TASK ITEM:
What lines in the records include the string "button"? Return each one.

(Change listing data)
********************

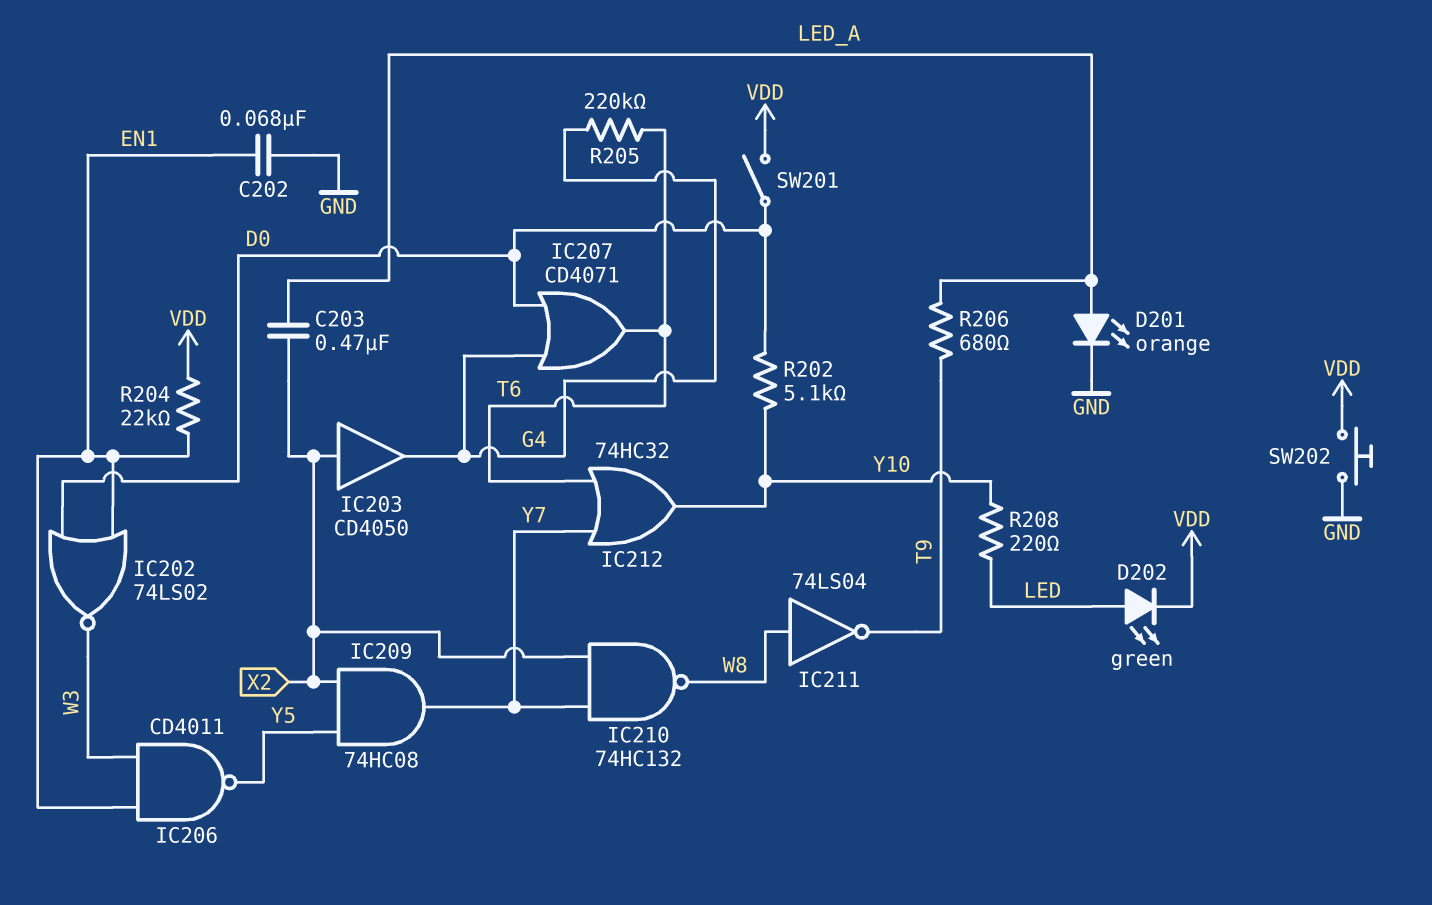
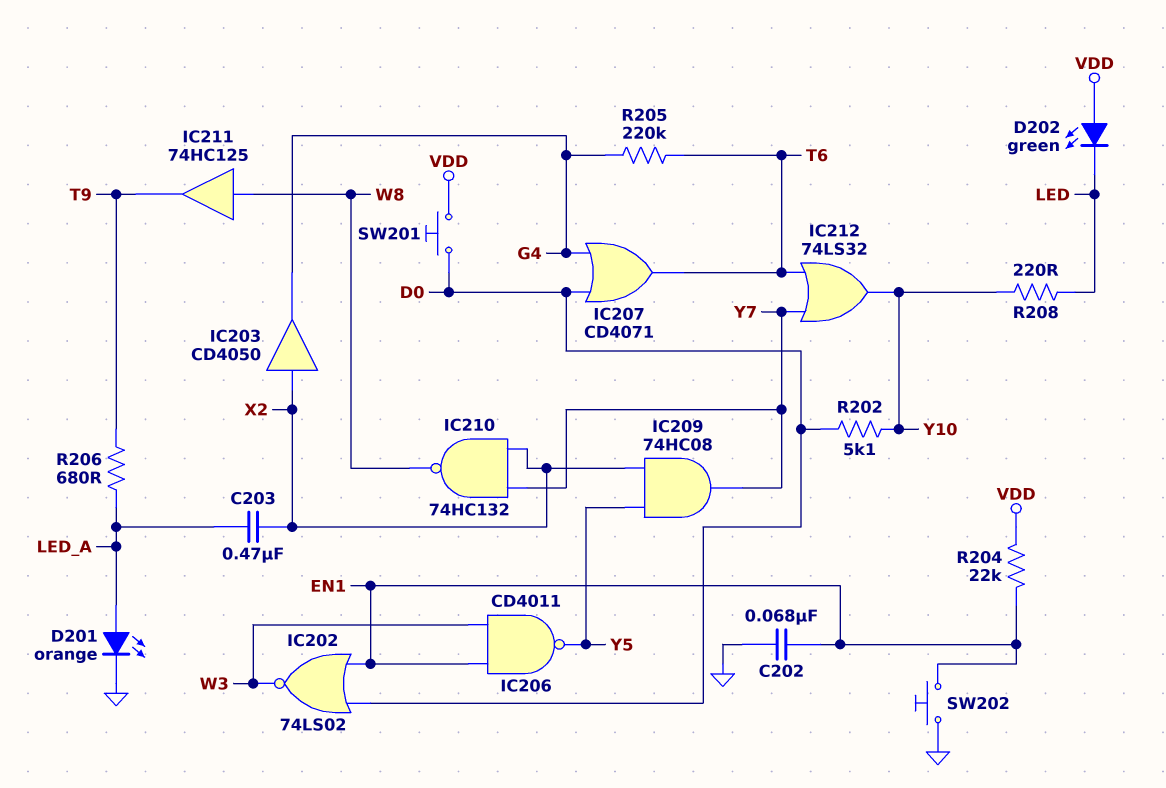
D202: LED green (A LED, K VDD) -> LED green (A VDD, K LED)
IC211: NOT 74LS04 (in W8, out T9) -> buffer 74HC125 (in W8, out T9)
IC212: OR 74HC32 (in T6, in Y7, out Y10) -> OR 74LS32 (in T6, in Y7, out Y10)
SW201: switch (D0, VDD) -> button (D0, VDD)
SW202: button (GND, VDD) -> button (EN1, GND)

********************

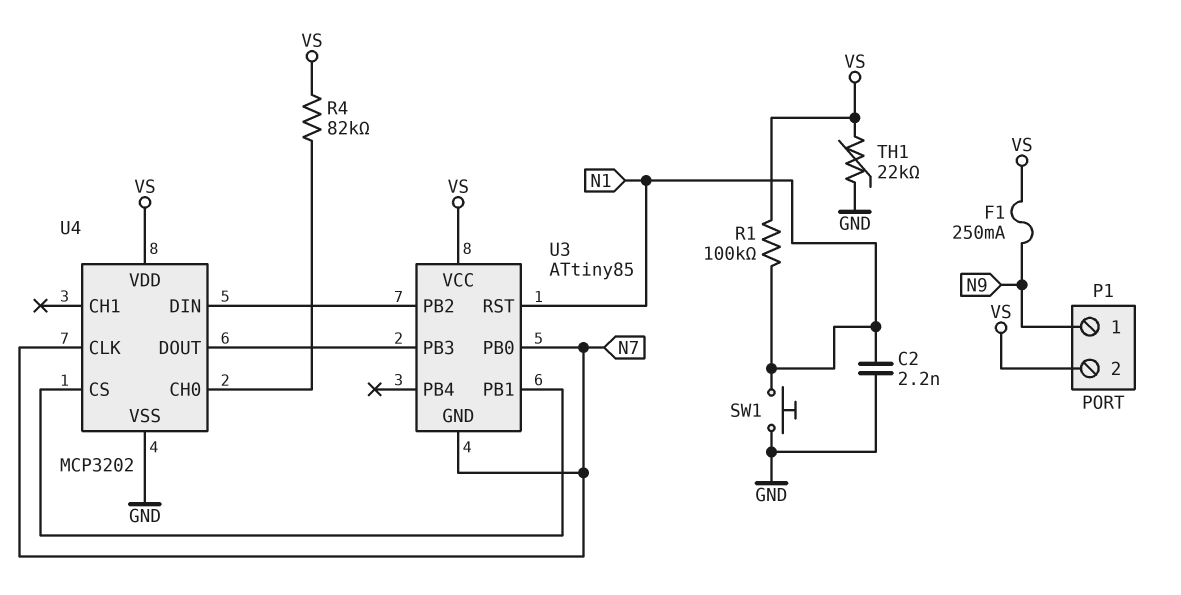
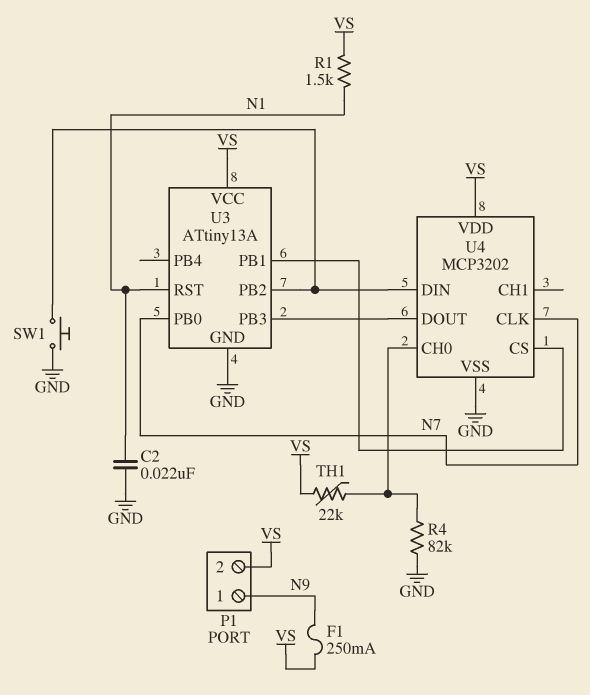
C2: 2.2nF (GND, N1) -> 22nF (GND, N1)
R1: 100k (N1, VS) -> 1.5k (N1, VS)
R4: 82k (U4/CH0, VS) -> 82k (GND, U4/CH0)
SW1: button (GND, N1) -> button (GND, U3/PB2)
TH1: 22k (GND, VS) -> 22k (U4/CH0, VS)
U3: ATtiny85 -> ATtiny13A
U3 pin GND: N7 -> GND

********************

ANSWER SECTION:
SW201: switch (D0, VDD) -> button (D0, VDD)
SW202: button (GND, VDD) -> button (EN1, GND)
SW1: button (GND, N1) -> button (GND, U3/PB2)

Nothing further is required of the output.